# [WHAT TO PRODUCE]
Return exactly the lines of the entries that start at the line containing "(530, 159) = (404, 208): turquoise" and continue to the last line. Omit the pictures.

[Coordinate-based change listings]
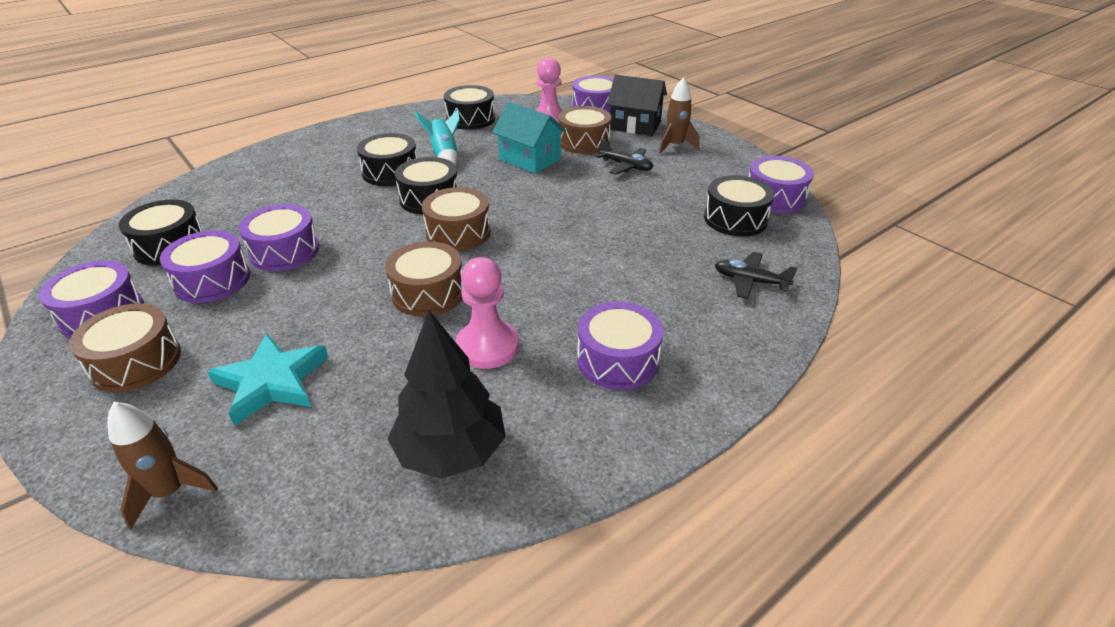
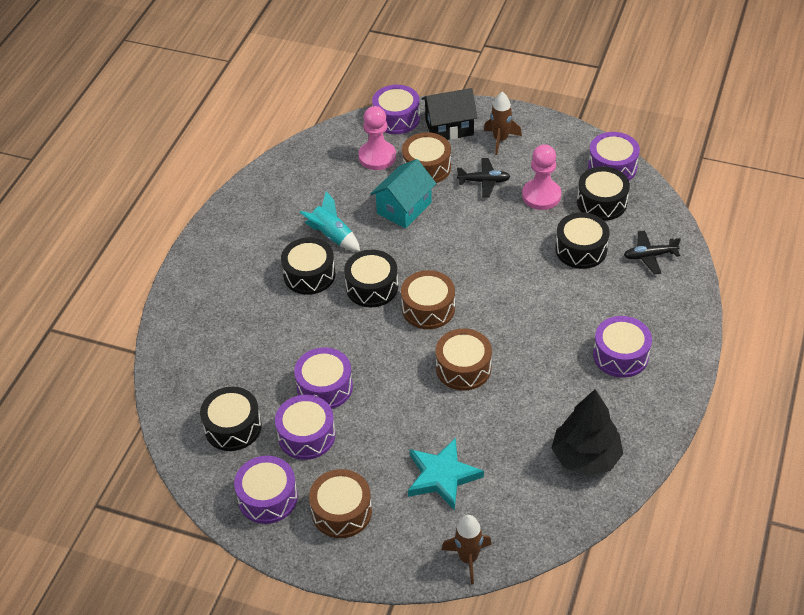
camera: 30 degrees left, 10 degrees up
(470, 119) = (304, 181): black drum -> black drum (581, 249)
(487, 347) = (540, 386): pink pawn -> pink pawn (541, 196)
(530, 159) = (404, 208): turquoise house -> turquoise house turned 60 degrees counterclockwise

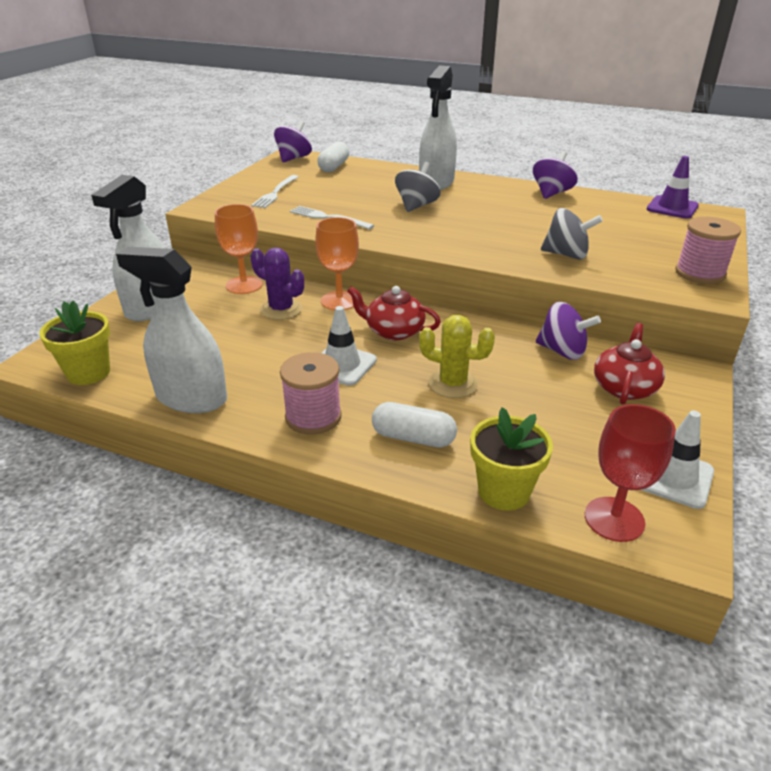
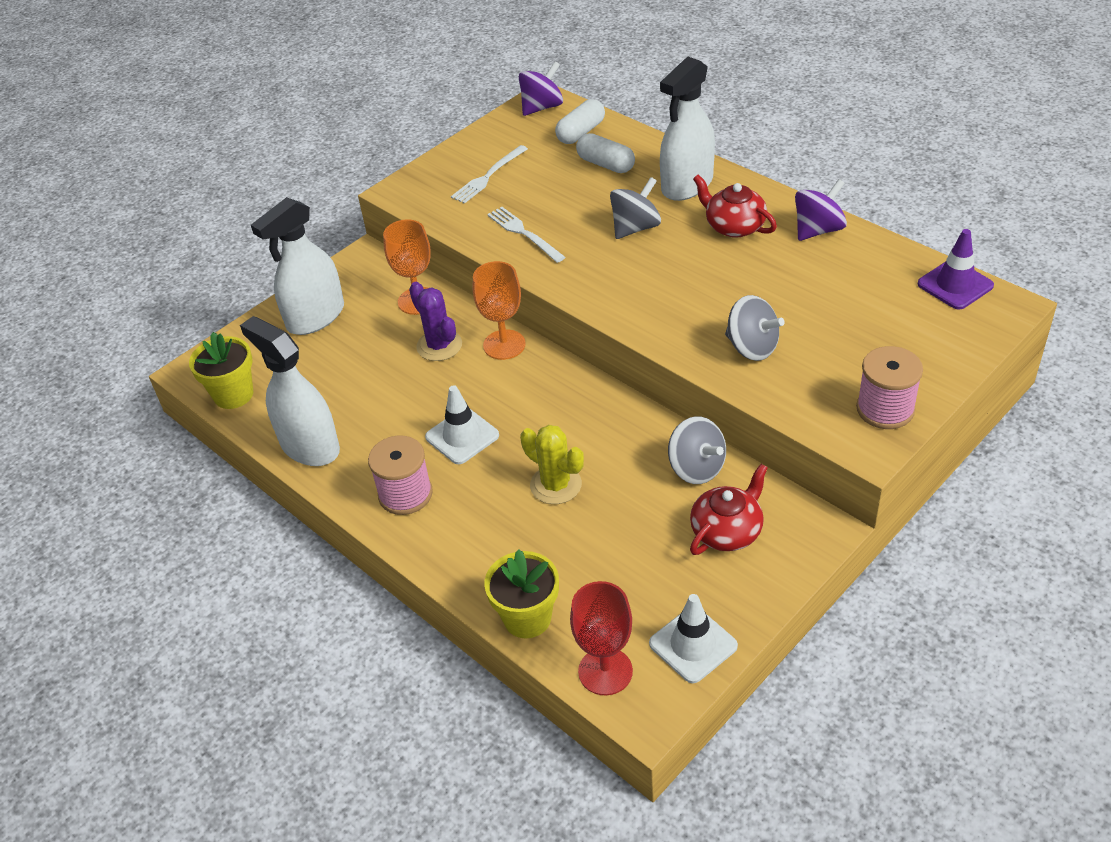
camera: 25 degrees right, 10 degrees up
(393, 331) = (537, 401): red teapot -> red teapot (734, 226)
(413, 438) = (481, 540): white capsule -> white capsule (605, 164)
(562, 351) = (696, 468): purple spinning top -> grey spinning top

# [THE COMPLETED TASK]
(530, 159) = (404, 208): turquoise house -> turquoise house turned 60 degrees counterclockwise

camera: 25 degrees right, 10 degrees up
(393, 331) = (537, 401): red teapot -> red teapot (734, 226)
(413, 438) = (481, 540): white capsule -> white capsule (605, 164)
(562, 351) = (696, 468): purple spinning top -> grey spinning top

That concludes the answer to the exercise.